Aim of the exercise
Restate the entries below word for word, leaving nothing out.
##########
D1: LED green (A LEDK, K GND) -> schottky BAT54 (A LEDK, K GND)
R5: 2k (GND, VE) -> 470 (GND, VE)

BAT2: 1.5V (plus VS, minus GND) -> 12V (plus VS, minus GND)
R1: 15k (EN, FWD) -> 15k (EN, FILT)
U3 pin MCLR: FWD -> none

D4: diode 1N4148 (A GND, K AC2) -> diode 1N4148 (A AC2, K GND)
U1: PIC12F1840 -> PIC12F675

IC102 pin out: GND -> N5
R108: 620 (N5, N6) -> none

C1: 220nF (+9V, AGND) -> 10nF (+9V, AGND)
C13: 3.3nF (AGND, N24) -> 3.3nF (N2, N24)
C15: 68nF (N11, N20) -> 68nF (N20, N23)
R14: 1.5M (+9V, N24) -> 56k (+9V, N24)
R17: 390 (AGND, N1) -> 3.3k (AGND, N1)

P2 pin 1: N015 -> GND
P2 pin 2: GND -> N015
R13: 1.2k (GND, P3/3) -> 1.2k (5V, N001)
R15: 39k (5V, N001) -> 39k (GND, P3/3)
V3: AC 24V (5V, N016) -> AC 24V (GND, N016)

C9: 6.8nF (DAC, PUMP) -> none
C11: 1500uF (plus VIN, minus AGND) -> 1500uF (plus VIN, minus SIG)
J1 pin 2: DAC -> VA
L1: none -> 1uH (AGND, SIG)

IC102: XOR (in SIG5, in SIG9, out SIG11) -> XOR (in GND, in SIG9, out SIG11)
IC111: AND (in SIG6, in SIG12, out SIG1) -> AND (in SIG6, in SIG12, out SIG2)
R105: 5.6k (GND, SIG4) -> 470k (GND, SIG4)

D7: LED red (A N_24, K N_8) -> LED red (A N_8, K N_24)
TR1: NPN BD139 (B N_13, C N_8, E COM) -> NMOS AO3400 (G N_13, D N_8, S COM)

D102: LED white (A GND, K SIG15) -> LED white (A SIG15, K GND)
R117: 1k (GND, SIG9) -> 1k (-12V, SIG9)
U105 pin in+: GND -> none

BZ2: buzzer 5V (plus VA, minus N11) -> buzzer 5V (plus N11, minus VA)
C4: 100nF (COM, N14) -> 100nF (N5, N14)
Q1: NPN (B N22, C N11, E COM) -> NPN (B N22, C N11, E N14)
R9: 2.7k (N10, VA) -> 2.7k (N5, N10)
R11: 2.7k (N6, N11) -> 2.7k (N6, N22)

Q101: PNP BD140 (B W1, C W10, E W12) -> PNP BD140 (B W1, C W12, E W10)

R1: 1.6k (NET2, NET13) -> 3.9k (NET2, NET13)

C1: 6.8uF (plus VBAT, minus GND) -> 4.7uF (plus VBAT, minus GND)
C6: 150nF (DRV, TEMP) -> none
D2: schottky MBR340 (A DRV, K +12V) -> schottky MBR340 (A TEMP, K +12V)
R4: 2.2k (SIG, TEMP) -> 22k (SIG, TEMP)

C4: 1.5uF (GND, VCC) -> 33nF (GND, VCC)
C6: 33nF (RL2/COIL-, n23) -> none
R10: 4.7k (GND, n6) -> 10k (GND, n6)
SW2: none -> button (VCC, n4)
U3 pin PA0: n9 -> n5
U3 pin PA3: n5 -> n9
##########
Result of this exercise
D1: LED green (A LEDK, K GND) -> schottky BAT54 (A LEDK, K GND)
R5: 2k (GND, VE) -> 470 (GND, VE)

BAT2: 1.5V (plus VS, minus GND) -> 12V (plus VS, minus GND)
R1: 15k (EN, FWD) -> 15k (EN, FILT)
U3 pin MCLR: FWD -> none

D4: diode 1N4148 (A GND, K AC2) -> diode 1N4148 (A AC2, K GND)
U1: PIC12F1840 -> PIC12F675

IC102 pin out: GND -> N5
R108: 620 (N5, N6) -> none

C1: 220nF (+9V, AGND) -> 10nF (+9V, AGND)
C13: 3.3nF (AGND, N24) -> 3.3nF (N2, N24)
C15: 68nF (N11, N20) -> 68nF (N20, N23)
R14: 1.5M (+9V, N24) -> 56k (+9V, N24)
R17: 390 (AGND, N1) -> 3.3k (AGND, N1)

P2 pin 1: N015 -> GND
P2 pin 2: GND -> N015
R13: 1.2k (GND, P3/3) -> 1.2k (5V, N001)
R15: 39k (5V, N001) -> 39k (GND, P3/3)
V3: AC 24V (5V, N016) -> AC 24V (GND, N016)

C9: 6.8nF (DAC, PUMP) -> none
C11: 1500uF (plus VIN, minus AGND) -> 1500uF (plus VIN, minus SIG)
J1 pin 2: DAC -> VA
L1: none -> 1uH (AGND, SIG)

IC102: XOR (in SIG5, in SIG9, out SIG11) -> XOR (in GND, in SIG9, out SIG11)
IC111: AND (in SIG6, in SIG12, out SIG1) -> AND (in SIG6, in SIG12, out SIG2)
R105: 5.6k (GND, SIG4) -> 470k (GND, SIG4)

D7: LED red (A N_24, K N_8) -> LED red (A N_8, K N_24)
TR1: NPN BD139 (B N_13, C N_8, E COM) -> NMOS AO3400 (G N_13, D N_8, S COM)

D102: LED white (A GND, K SIG15) -> LED white (A SIG15, K GND)
R117: 1k (GND, SIG9) -> 1k (-12V, SIG9)
U105 pin in+: GND -> none

BZ2: buzzer 5V (plus VA, minus N11) -> buzzer 5V (plus N11, minus VA)
C4: 100nF (COM, N14) -> 100nF (N5, N14)
Q1: NPN (B N22, C N11, E COM) -> NPN (B N22, C N11, E N14)
R9: 2.7k (N10, VA) -> 2.7k (N5, N10)
R11: 2.7k (N6, N11) -> 2.7k (N6, N22)

Q101: PNP BD140 (B W1, C W10, E W12) -> PNP BD140 (B W1, C W12, E W10)

R1: 1.6k (NET2, NET13) -> 3.9k (NET2, NET13)

C1: 6.8uF (plus VBAT, minus GND) -> 4.7uF (plus VBAT, minus GND)
C6: 150nF (DRV, TEMP) -> none
D2: schottky MBR340 (A DRV, K +12V) -> schottky MBR340 (A TEMP, K +12V)
R4: 2.2k (SIG, TEMP) -> 22k (SIG, TEMP)

C4: 1.5uF (GND, VCC) -> 33nF (GND, VCC)
C6: 33nF (RL2/COIL-, n23) -> none
R10: 4.7k (GND, n6) -> 10k (GND, n6)
SW2: none -> button (VCC, n4)
U3 pin PA0: n9 -> n5
U3 pin PA3: n5 -> n9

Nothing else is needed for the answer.